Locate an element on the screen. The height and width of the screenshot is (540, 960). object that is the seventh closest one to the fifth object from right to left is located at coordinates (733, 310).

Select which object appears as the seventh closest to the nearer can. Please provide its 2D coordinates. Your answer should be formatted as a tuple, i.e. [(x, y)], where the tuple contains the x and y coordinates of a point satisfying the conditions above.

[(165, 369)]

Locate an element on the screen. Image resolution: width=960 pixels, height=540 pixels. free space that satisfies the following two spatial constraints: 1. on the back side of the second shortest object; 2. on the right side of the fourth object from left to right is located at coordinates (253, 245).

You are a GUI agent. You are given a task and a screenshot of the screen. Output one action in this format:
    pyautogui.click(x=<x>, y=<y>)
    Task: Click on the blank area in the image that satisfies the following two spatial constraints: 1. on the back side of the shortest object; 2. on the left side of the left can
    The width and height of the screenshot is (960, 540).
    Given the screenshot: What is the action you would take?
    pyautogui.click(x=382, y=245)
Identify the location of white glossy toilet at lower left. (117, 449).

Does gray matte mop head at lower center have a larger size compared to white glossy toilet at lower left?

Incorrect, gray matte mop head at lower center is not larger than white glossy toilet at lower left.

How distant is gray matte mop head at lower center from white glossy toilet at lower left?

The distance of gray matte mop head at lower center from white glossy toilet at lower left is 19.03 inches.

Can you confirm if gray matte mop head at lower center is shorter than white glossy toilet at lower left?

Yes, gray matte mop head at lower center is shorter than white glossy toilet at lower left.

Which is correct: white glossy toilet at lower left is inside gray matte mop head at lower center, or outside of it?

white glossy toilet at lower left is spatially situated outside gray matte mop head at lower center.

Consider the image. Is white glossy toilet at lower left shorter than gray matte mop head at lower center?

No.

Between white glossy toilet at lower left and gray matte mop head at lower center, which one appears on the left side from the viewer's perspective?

☆ ☆ ☆

* What is asked:
Write out the records word for word, from the very first line through the line that contains "[(165, 369)]", with both of those lines included.

* Written answer:
Locate an element on the screen. The height and width of the screenshot is (540, 960). object that is the seventh closest one to the fifth object from right to left is located at coordinates (733, 310).

Select which object appears as the seventh closest to the nearer can. Please provide its 2D coordinates. Your answer should be formatted as a tuple, i.e. [(x, y)], where the tuple contains the x and y coordinates of a point satisfying the conditions above.

[(165, 369)]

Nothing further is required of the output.